* _The task_: Between the line containing "PIXELS3 pin DIN: D3 -> TX" and the line containing "SD pin CS: D0 -> D1" lies a run of lines; give that run again exactly, with both of those lines, and nothing else from the entries below.

-------- Records supplied --------

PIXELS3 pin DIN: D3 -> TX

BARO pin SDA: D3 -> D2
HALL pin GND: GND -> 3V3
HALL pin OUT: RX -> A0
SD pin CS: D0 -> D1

--------
-------- Records supplied --------

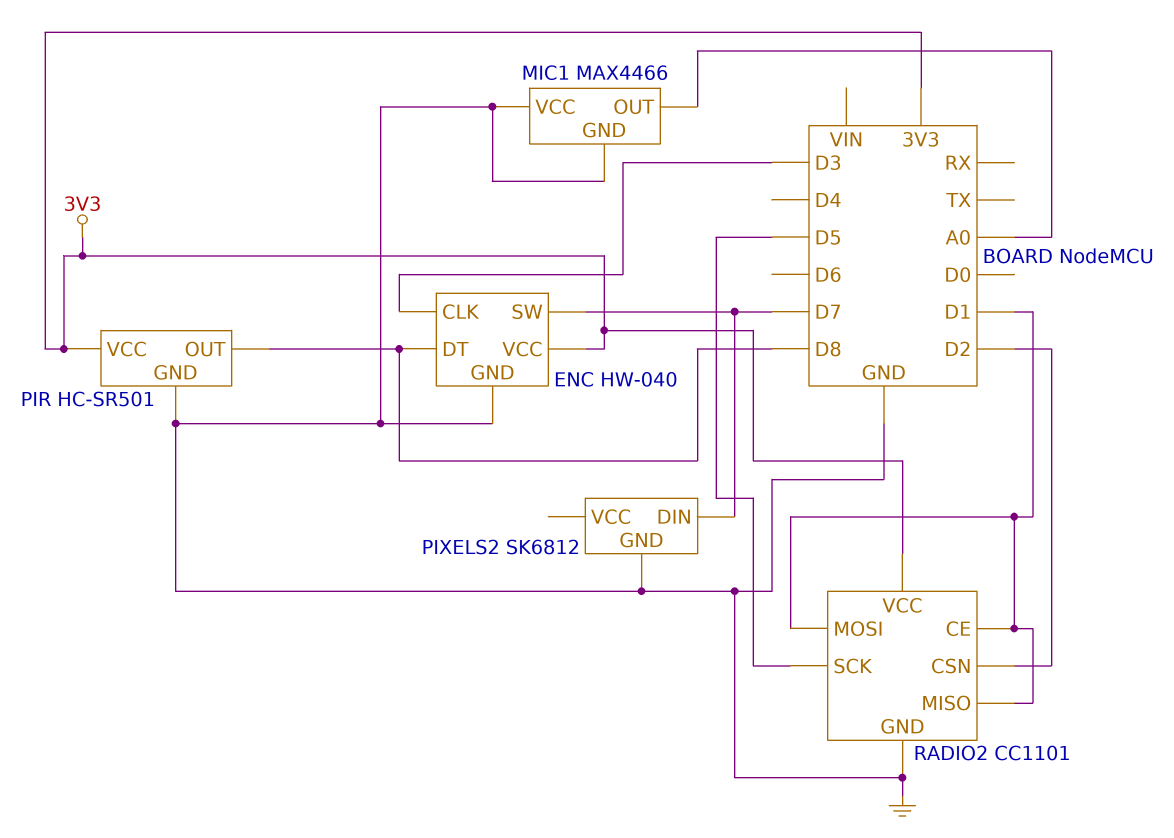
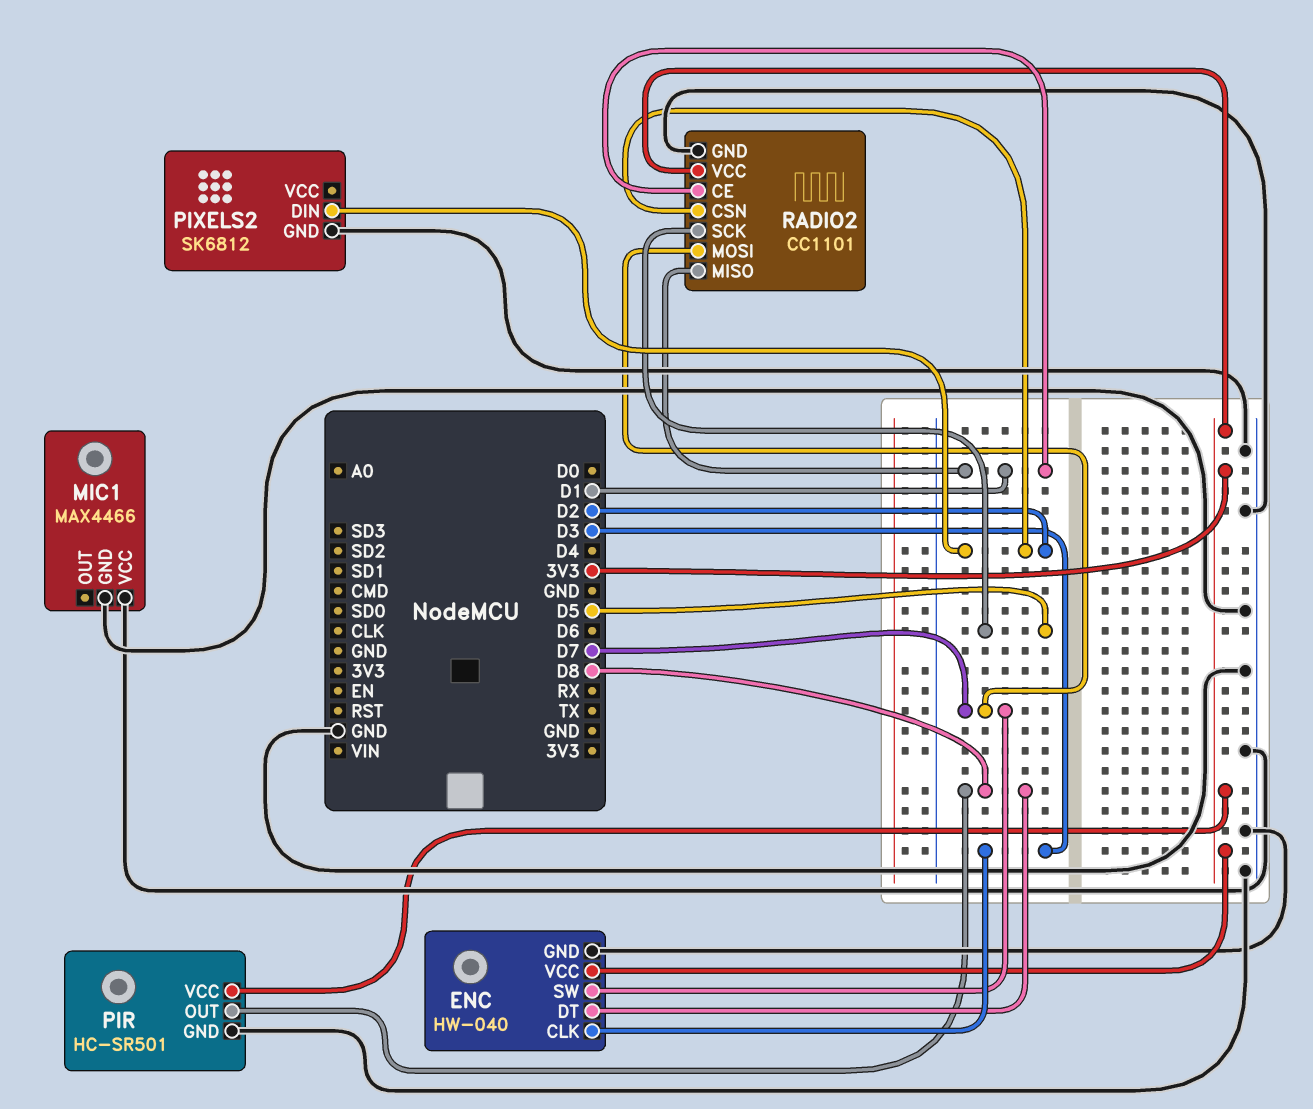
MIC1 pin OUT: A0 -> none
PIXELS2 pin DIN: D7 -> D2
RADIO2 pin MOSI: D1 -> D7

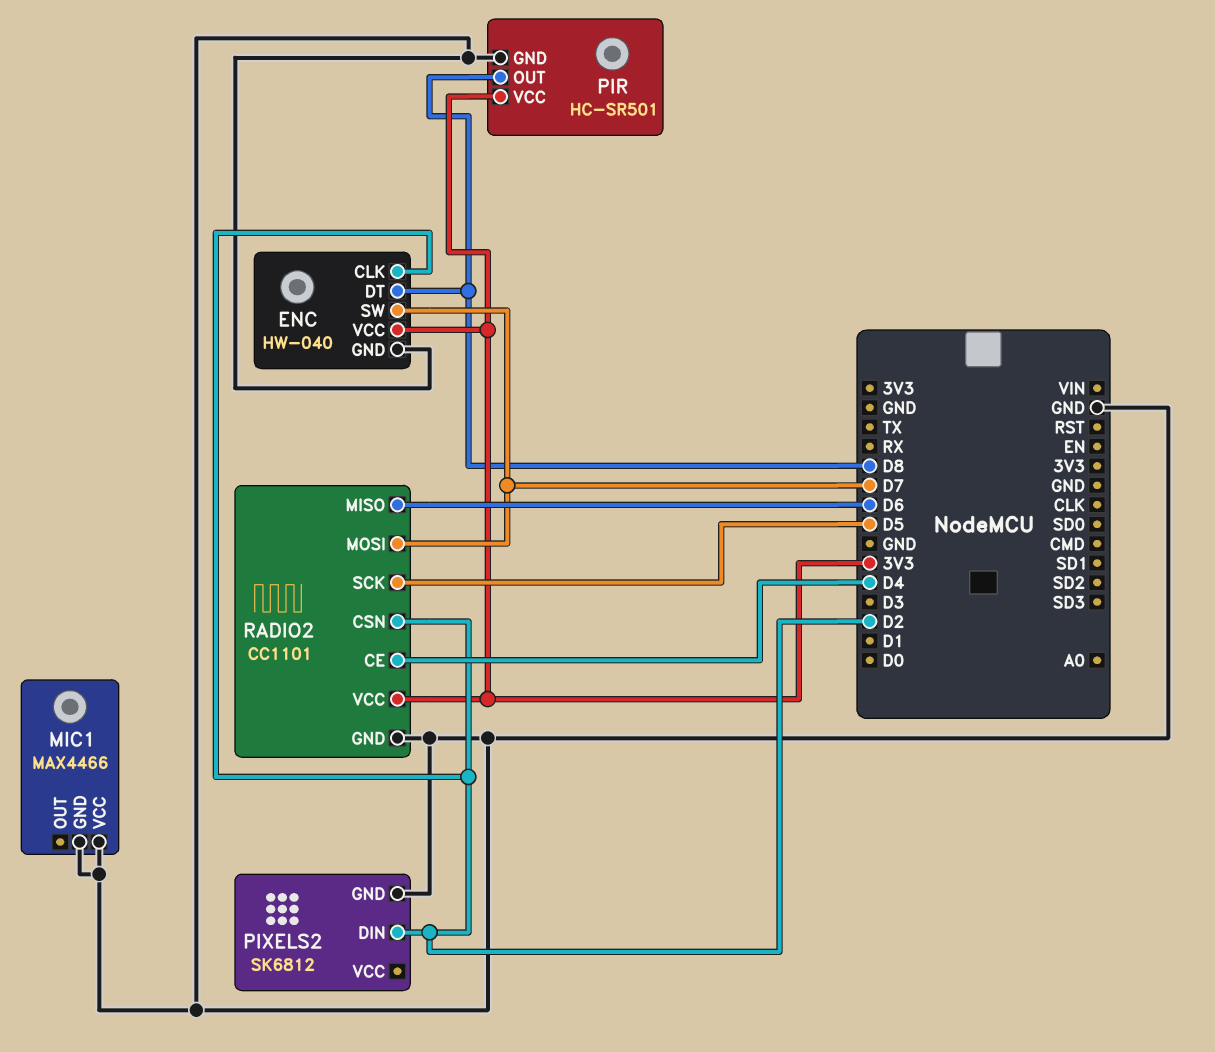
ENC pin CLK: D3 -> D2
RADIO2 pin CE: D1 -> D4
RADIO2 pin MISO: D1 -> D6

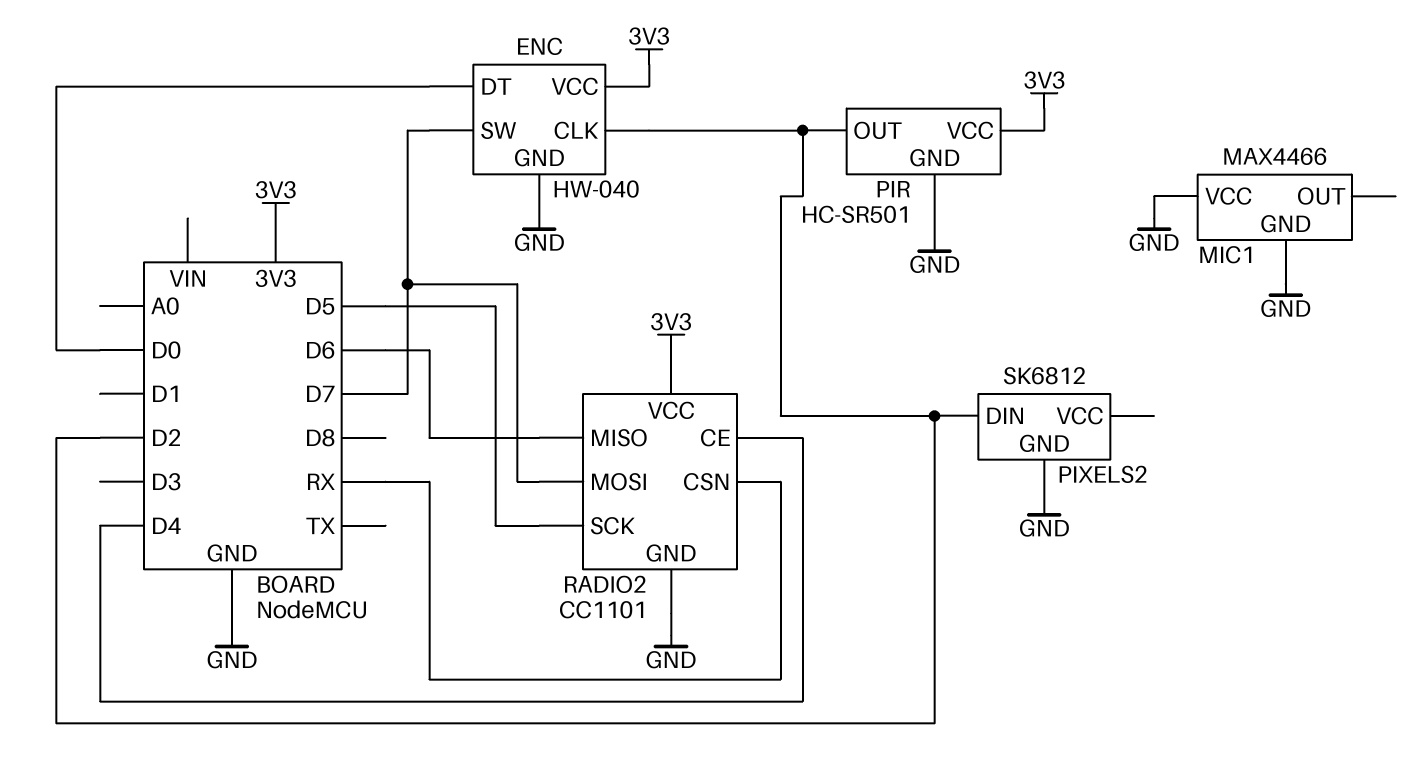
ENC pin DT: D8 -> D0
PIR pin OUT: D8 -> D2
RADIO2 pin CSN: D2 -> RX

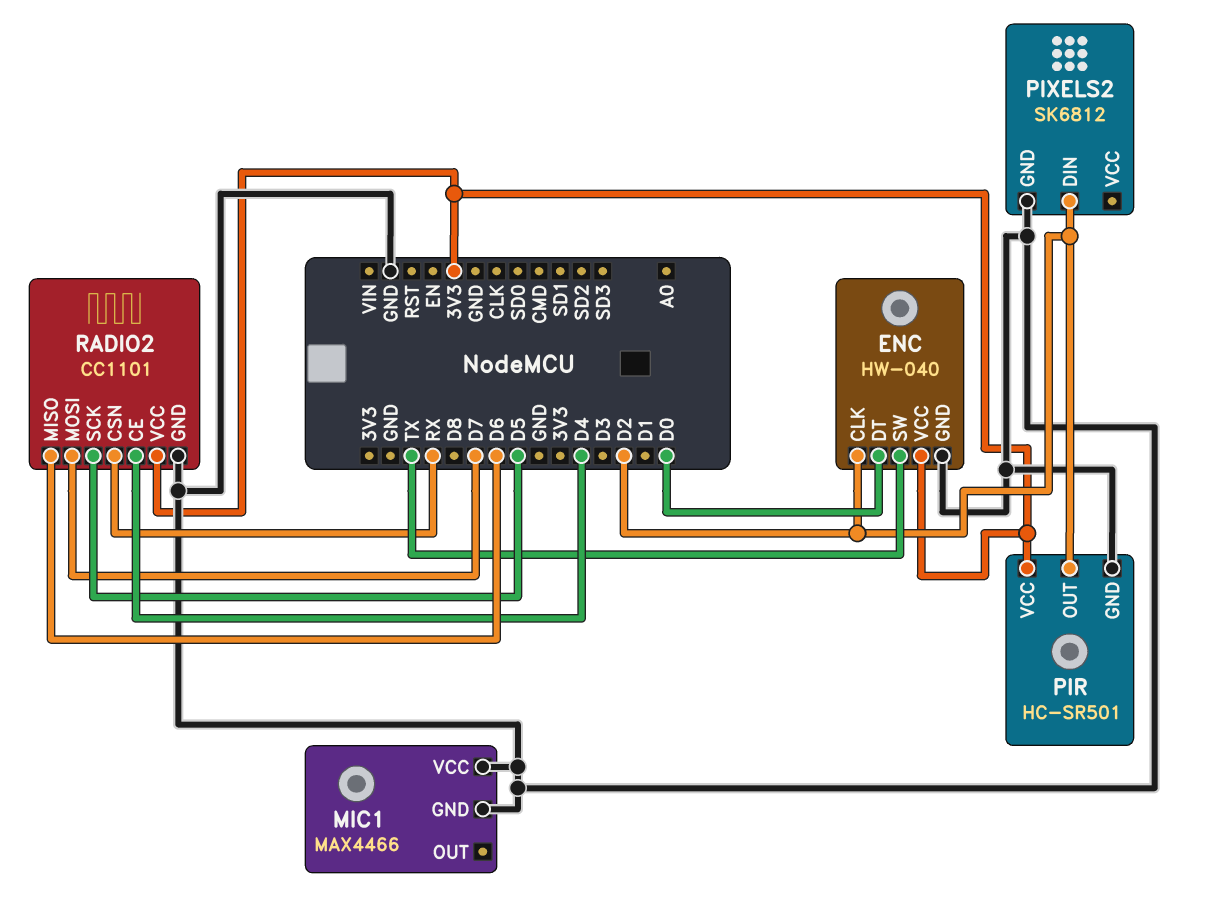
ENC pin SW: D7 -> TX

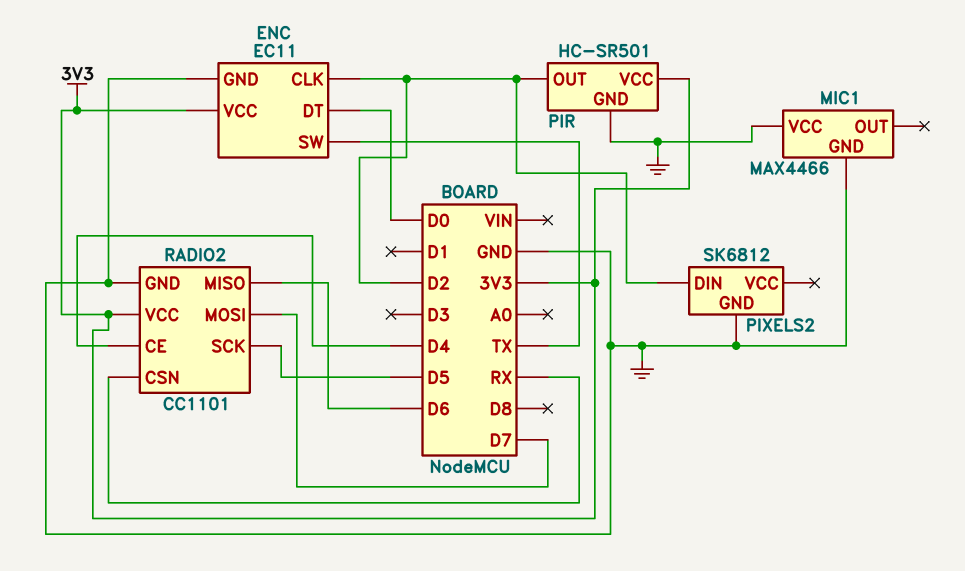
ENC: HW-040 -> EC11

--------

* _Result for this exercise_:
PIXELS3 pin DIN: D3 -> TX

BARO pin SDA: D3 -> D2
HALL pin GND: GND -> 3V3
HALL pin OUT: RX -> A0
SD pin CS: D0 -> D1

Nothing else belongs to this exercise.